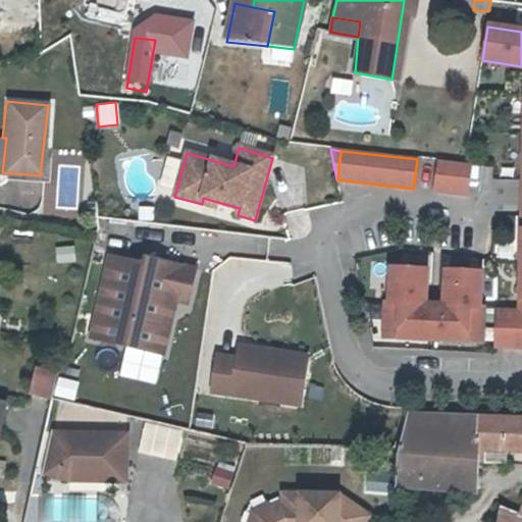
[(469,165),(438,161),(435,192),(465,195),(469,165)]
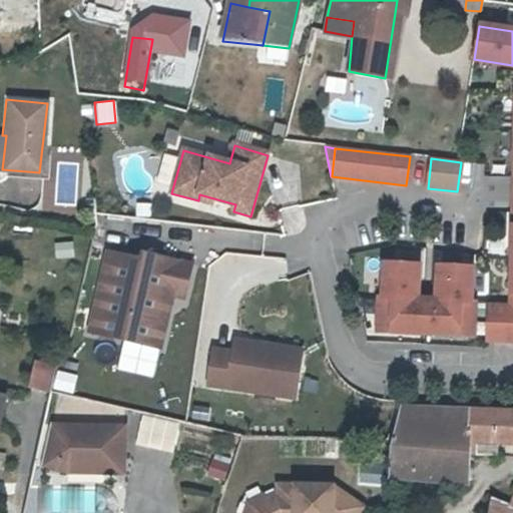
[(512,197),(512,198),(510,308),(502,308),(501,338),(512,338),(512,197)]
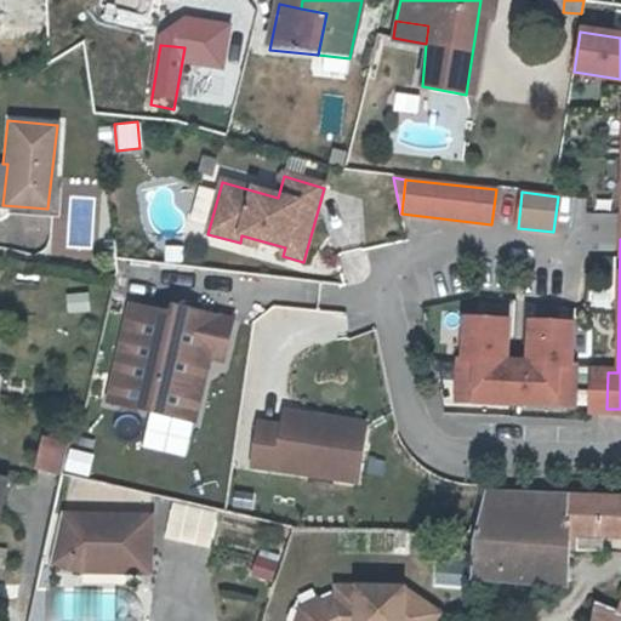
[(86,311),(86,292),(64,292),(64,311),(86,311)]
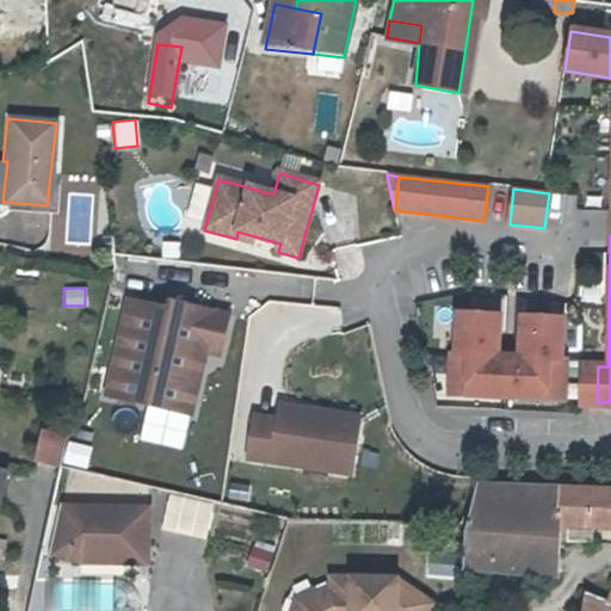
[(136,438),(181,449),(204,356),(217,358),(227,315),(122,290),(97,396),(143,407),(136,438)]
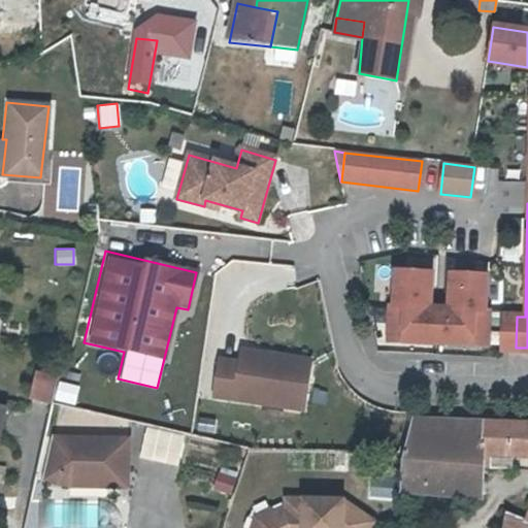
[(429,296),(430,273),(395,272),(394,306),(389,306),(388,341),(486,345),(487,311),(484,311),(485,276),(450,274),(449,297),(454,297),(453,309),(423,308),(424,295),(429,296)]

..............................

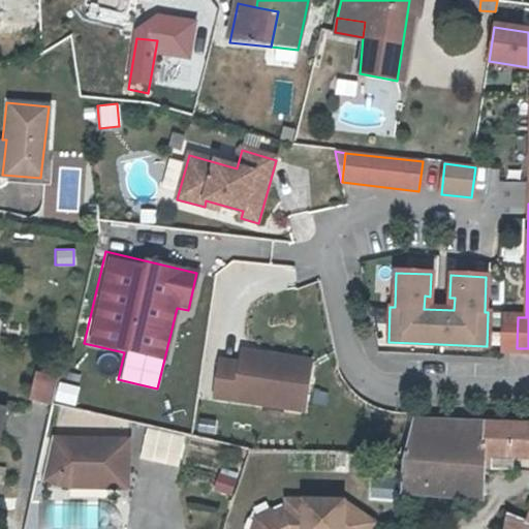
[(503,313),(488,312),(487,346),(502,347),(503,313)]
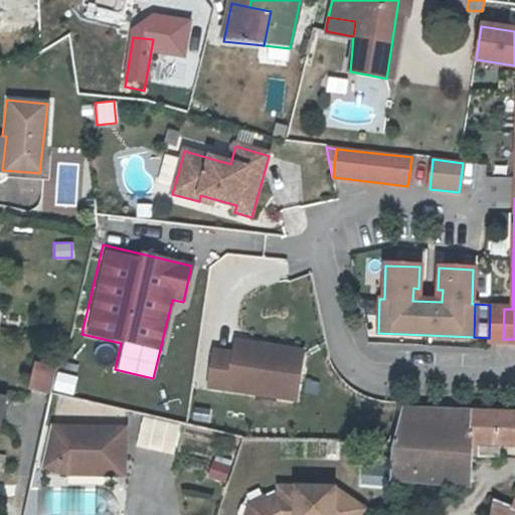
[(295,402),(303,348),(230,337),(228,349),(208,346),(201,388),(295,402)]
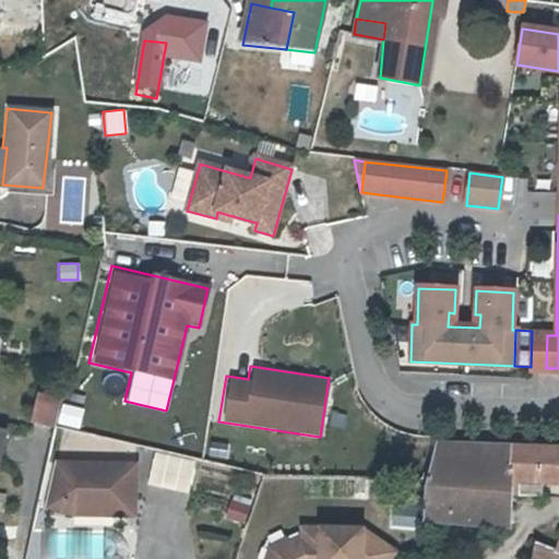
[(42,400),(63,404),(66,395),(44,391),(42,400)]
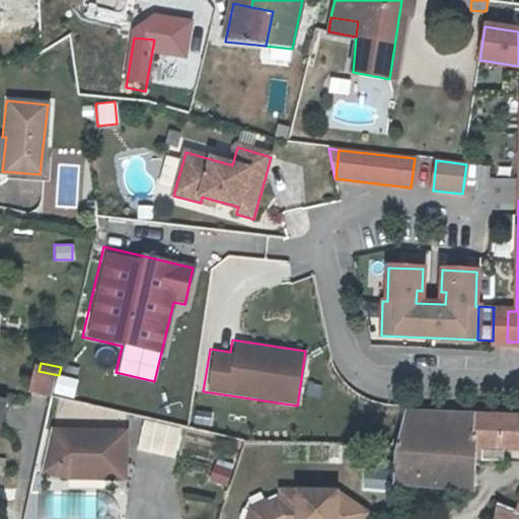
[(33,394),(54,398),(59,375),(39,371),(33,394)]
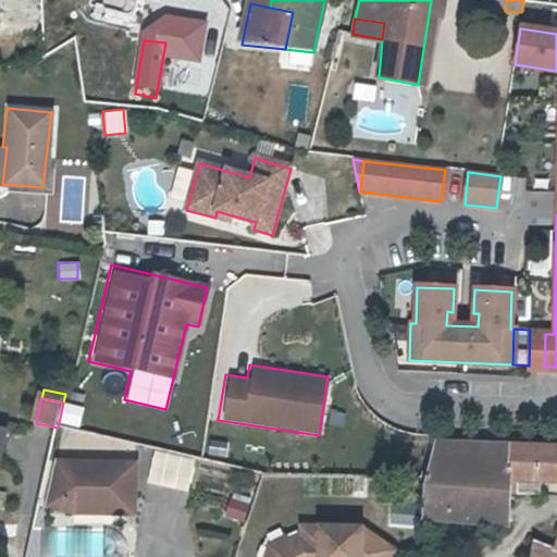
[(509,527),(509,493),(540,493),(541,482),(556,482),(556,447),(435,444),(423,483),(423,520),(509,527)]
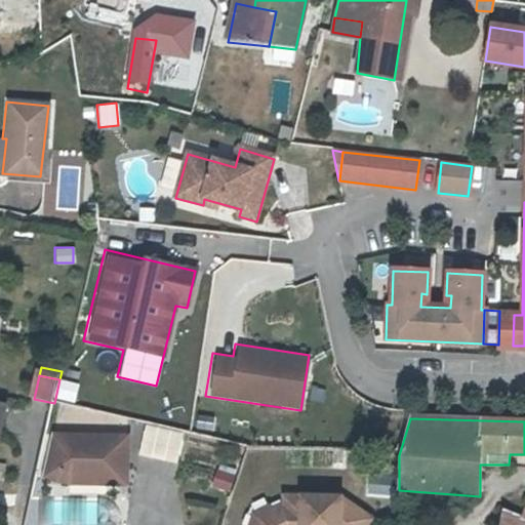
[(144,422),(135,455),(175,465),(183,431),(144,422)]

..............................

*TASK OBJECTIVE*:
Above are records with pictures. Reproduce exactly only the lines from the line with "[(33,394),(54,398),(59,375),(39,371),(33,394)]" through the line with "[(144,422),(135,455),(175,465),(183,431),(144,422)]", both ends included, and leave the pictures out.

*SOLUTION*:
[(33,394),(54,398),(59,375),(39,371),(33,394)]
[(509,527),(509,493),(540,493),(541,482),(556,482),(556,447),(435,444),(423,483),(423,520),(509,527)]
[(144,422),(135,455),(175,465),(183,431),(144,422)]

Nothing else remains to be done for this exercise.